*** Opening Task data ***

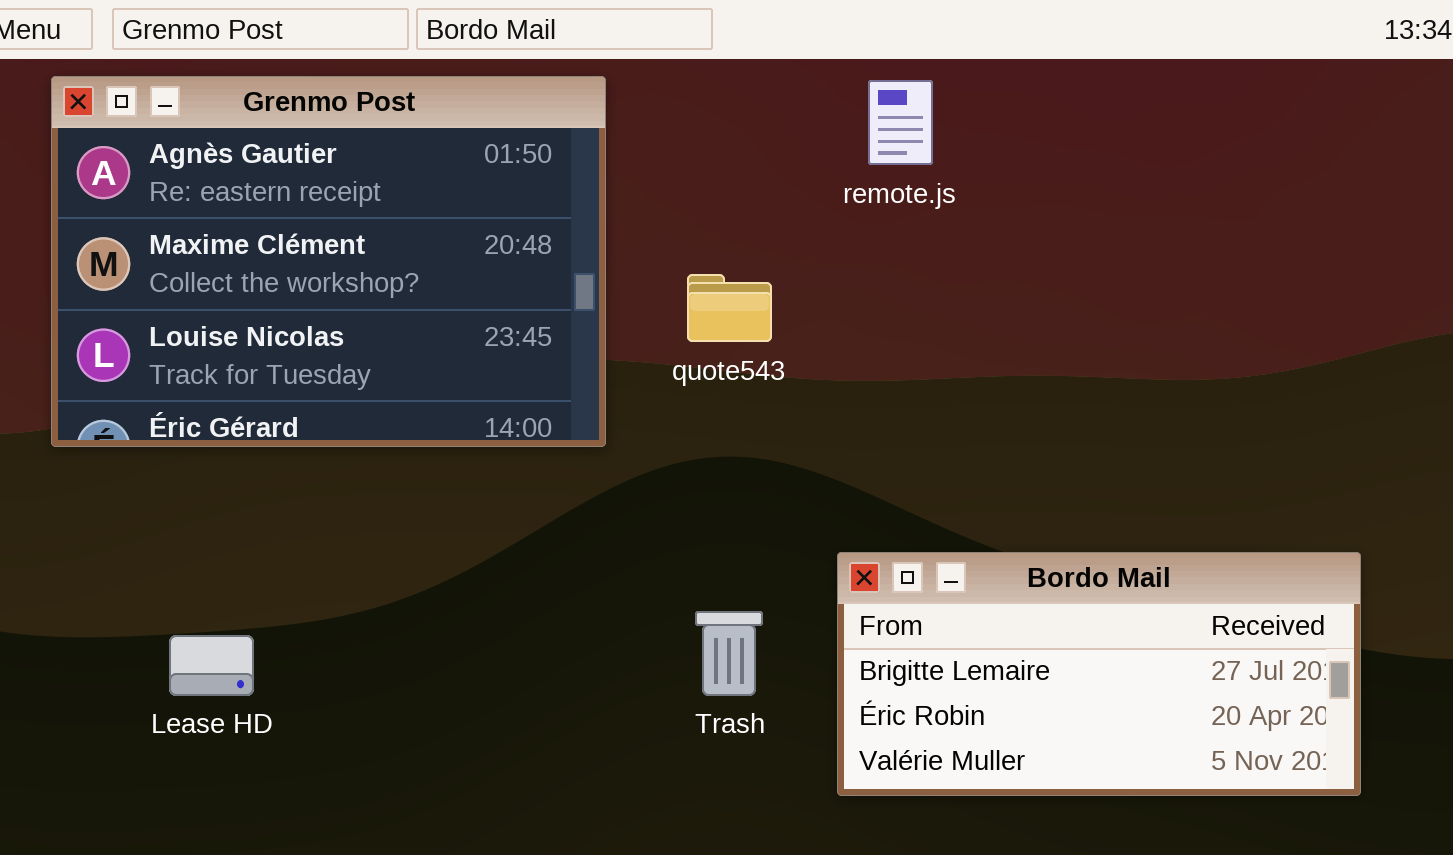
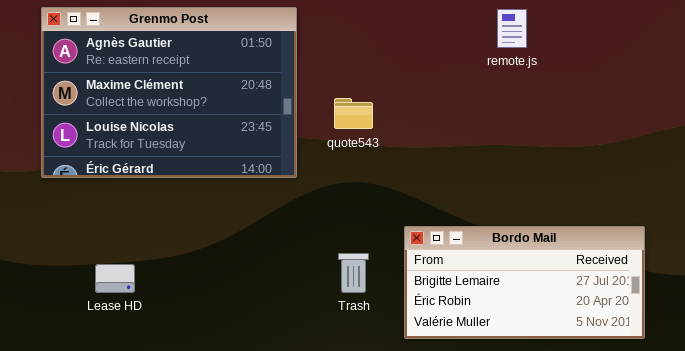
remote.js: [868,80,933,165] -> [497,9,527,48], moved

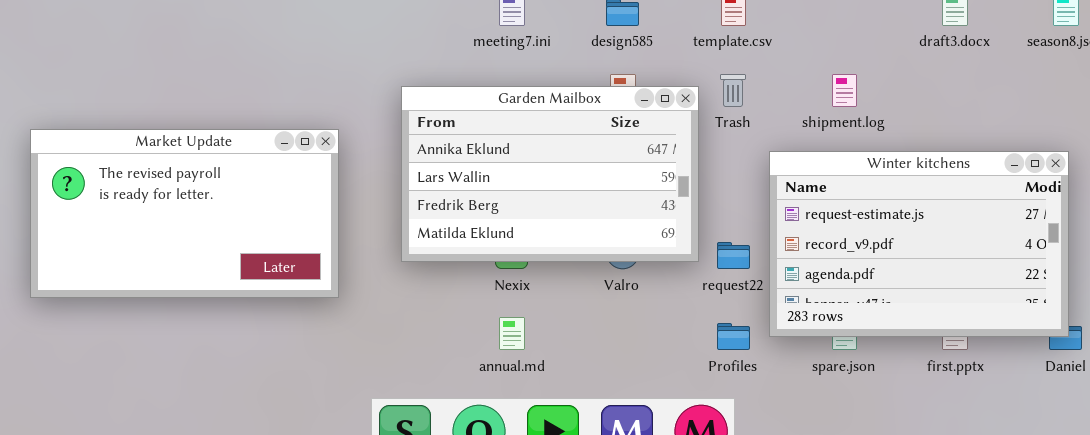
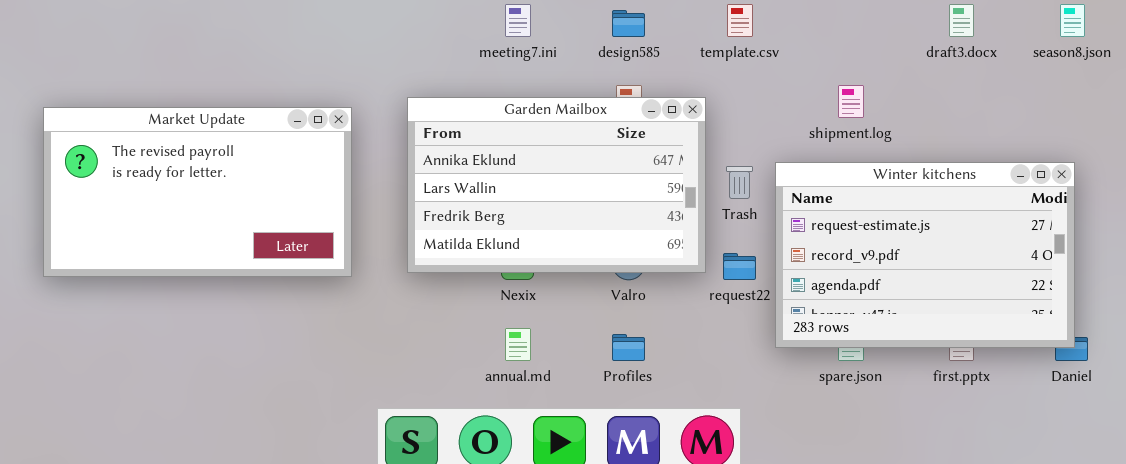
Trash: [720,74,746,107] -> [726,166,753,199], moved
Market Update: [30,129,339,298] -> [43,107,352,277], moved
Profiles: [717,323,750,350] -> [612,334,645,361], moved

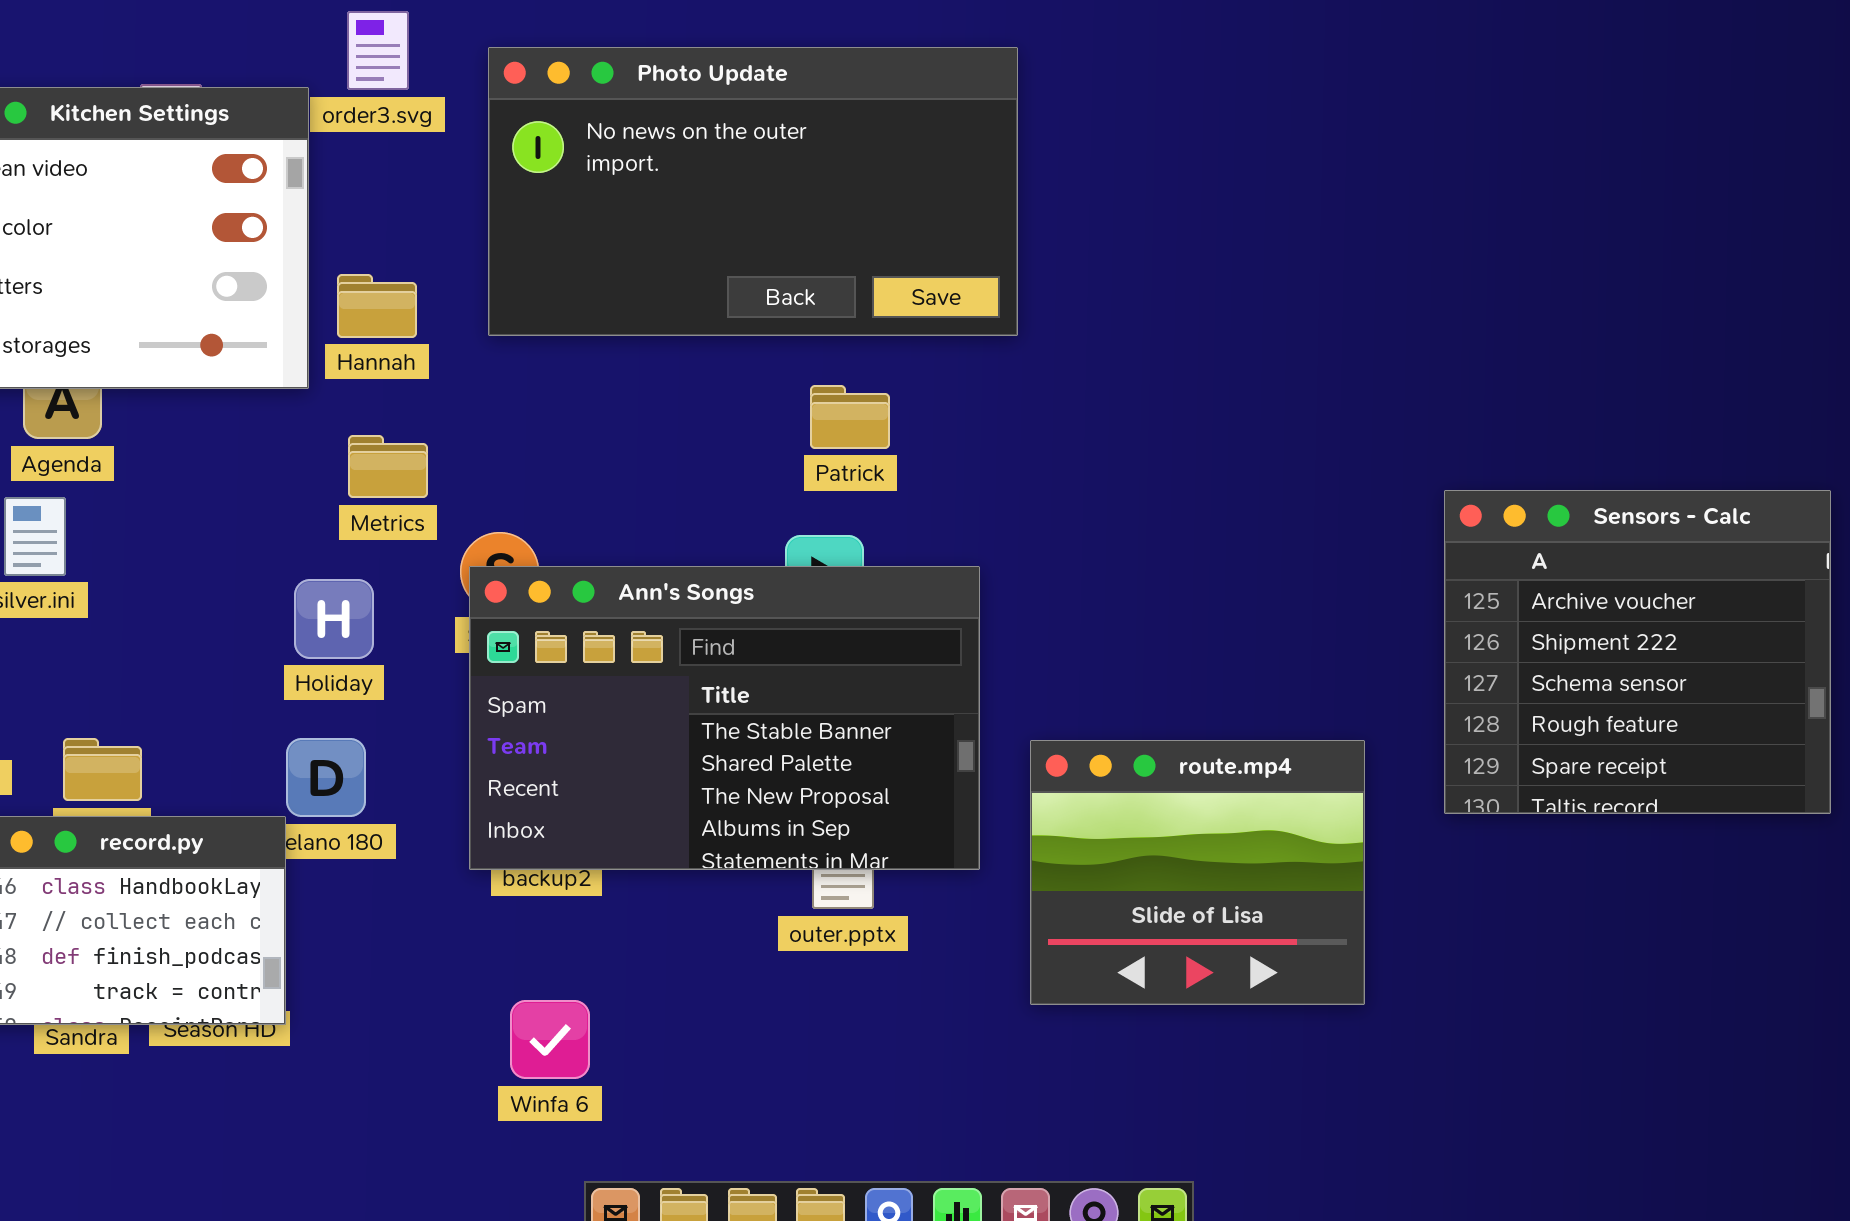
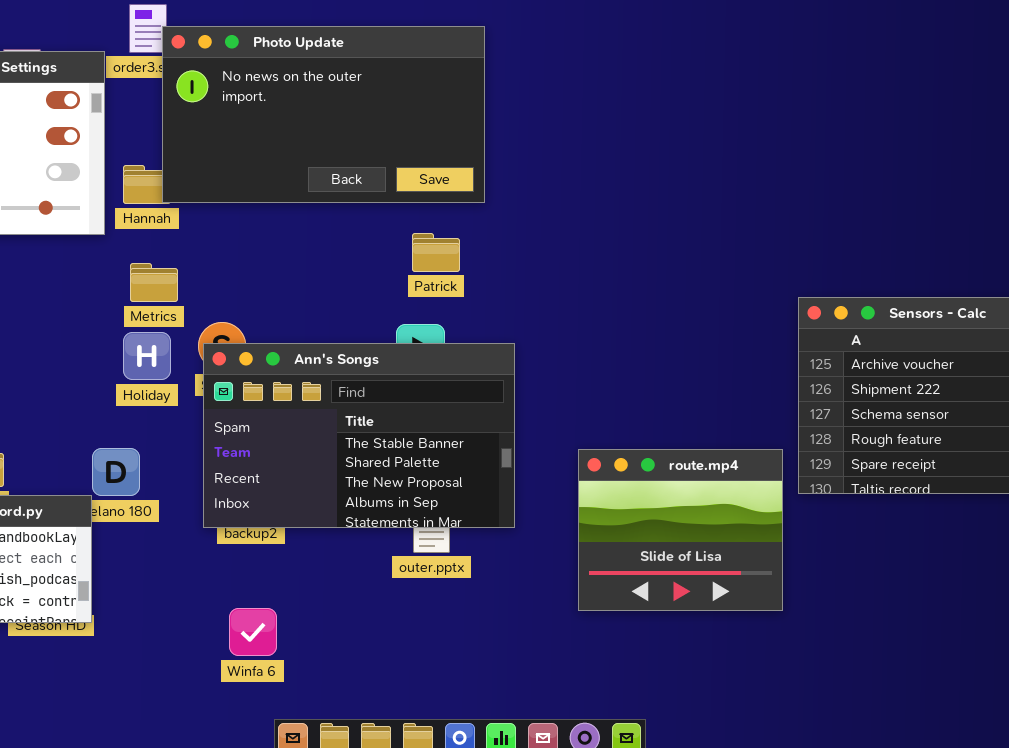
Photo Update: [488,47,1018,336] -> [162,26,485,203], moved
Holiday: [294,579,374,659] -> [123,332,171,380], moved
route.mp4: [1030,740,1365,1005] -> [578,449,783,611], moved

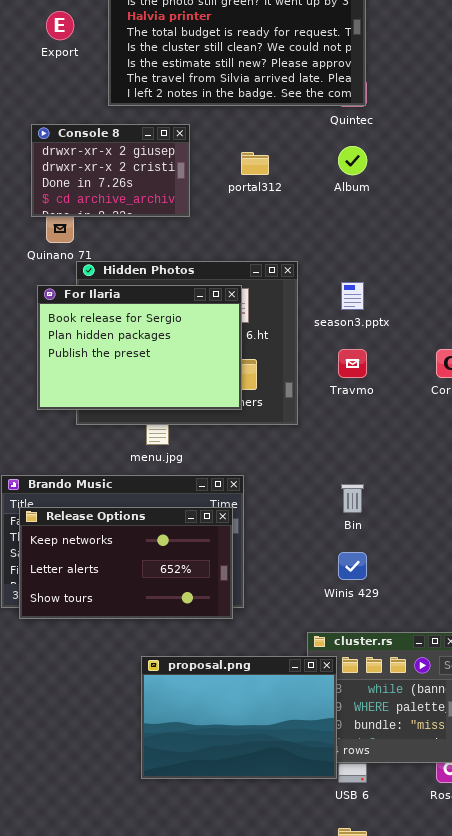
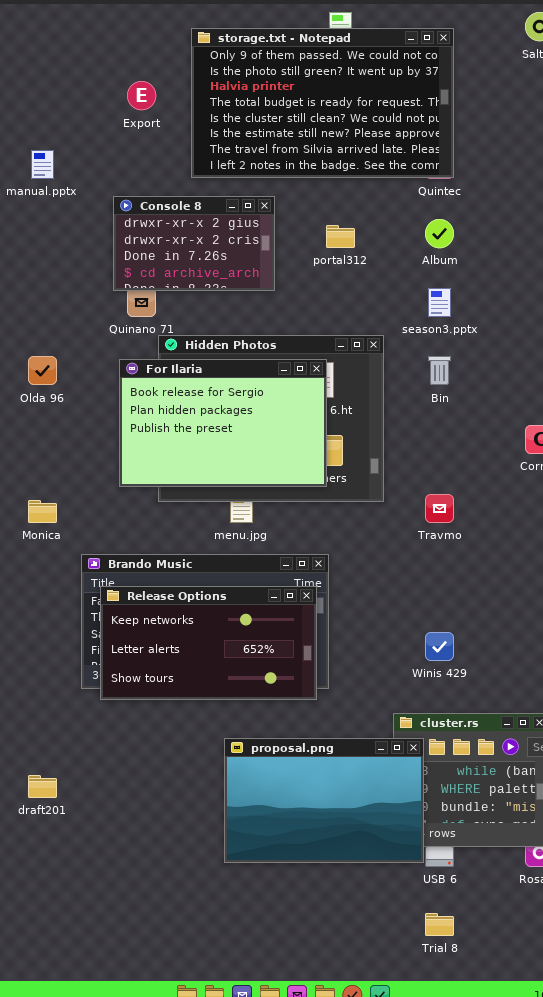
season3.pptx: [341,282,364,310] -> [428,288,451,317], moved
Travmo: [338,349,367,378] -> [425,494,454,523], moved
Bin: [341,484,364,513] -> [428,356,451,385], moved

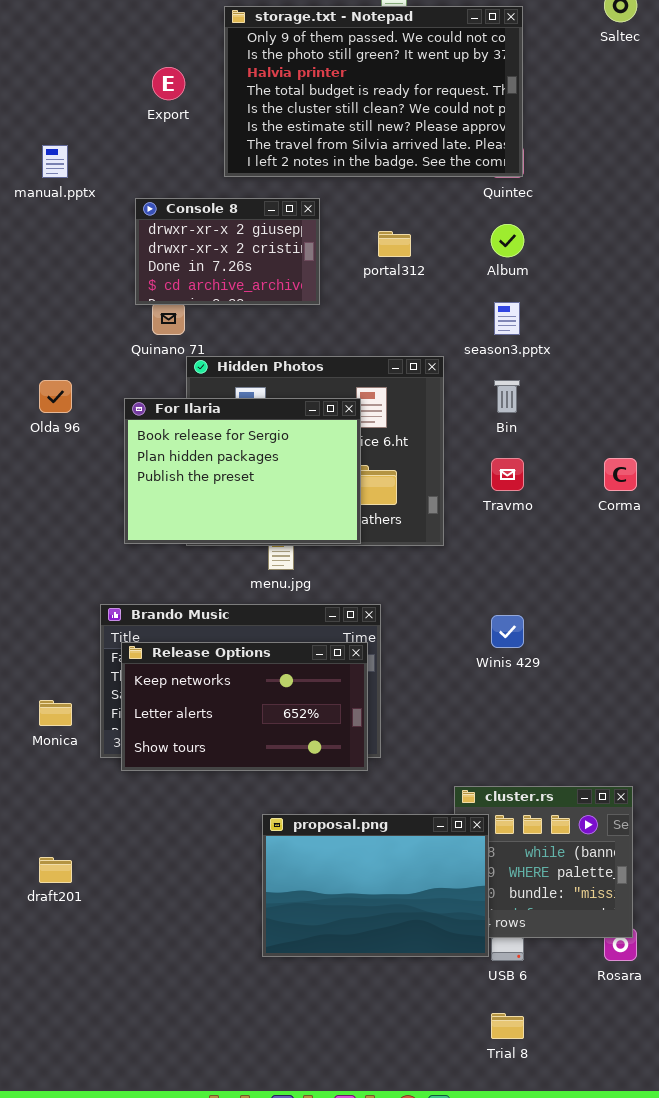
For Ilaria: [119,359,327,487] -> [124,398,361,544], moved
Travmo: [425,494,454,523] -> [491,458,524,491], moved
Monica: [28,500,57,523] -> [39,700,72,726], moved
Winis 429: [425,632,454,661] -> [491,615,524,648], moved

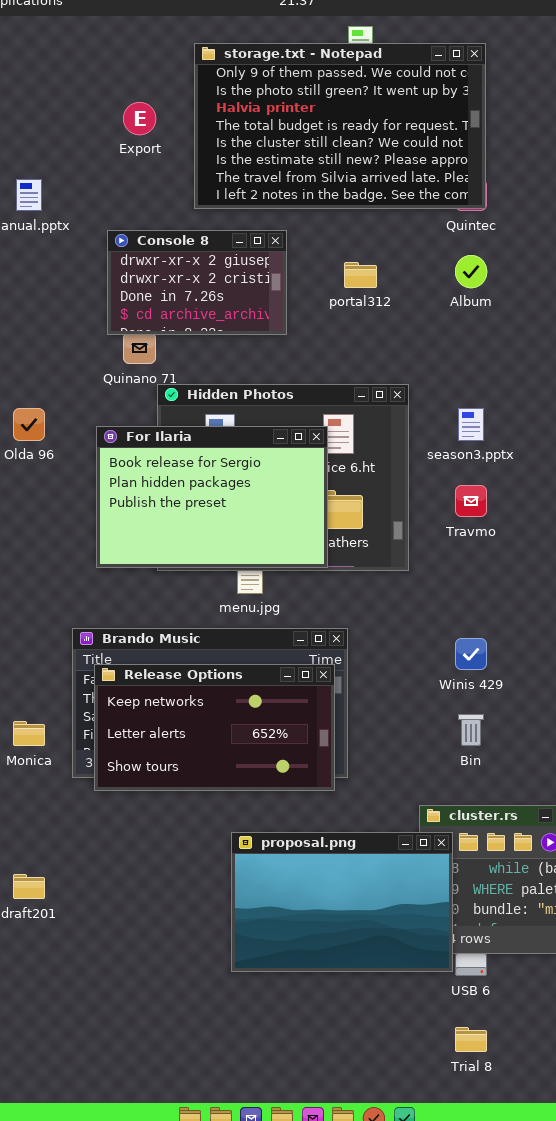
season3.pptx: [494,302,520,335] -> [458,408,484,441], moved
Bin: [494,380,520,413] -> [458,714,484,746], moved

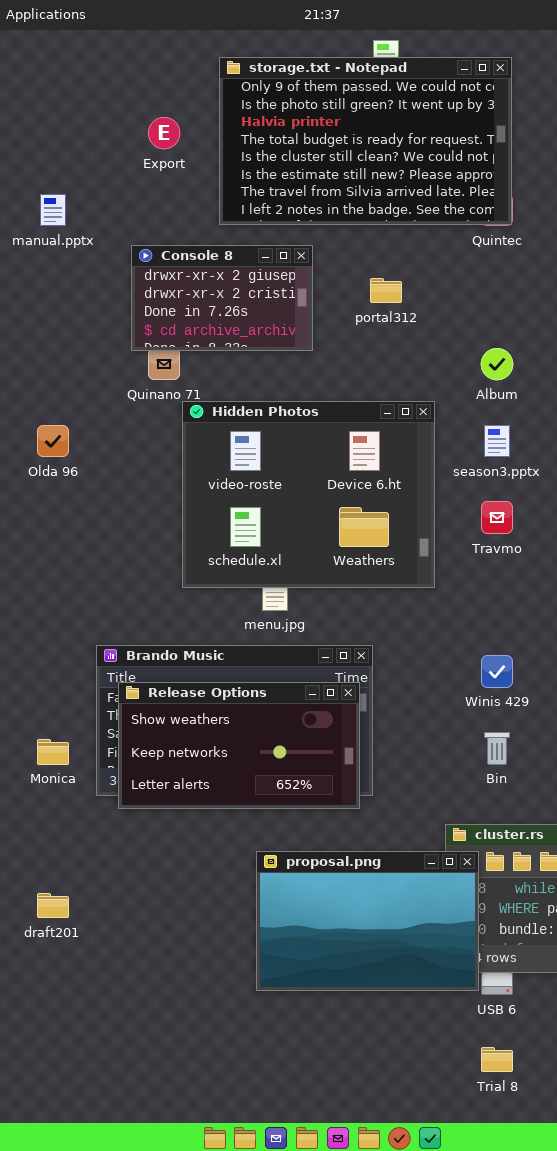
Album: [455,255,487,288] -> [481,348,513,380], moved
For Ilaria: [96,426,328,568] -> none, closed
Release Options: [94,664,335,791] -> [118,682,360,809], scrolled up 1 row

*** Closing Task data ***

In the entries above, find the line with "Travmo: [338,349,367,378] ->" and the line with "Monica: [28,500,57,523] ->". Return exactly those lines and all the ones between them, pictures excluded.

▸ **Solution for this problem**
Travmo: [338,349,367,378] -> [425,494,454,523], moved
Bin: [341,484,364,513] -> [428,356,451,385], moved

For Ilaria: [119,359,327,487] -> [124,398,361,544], moved
Travmo: [425,494,454,523] -> [491,458,524,491], moved
Monica: [28,500,57,523] -> [39,700,72,726], moved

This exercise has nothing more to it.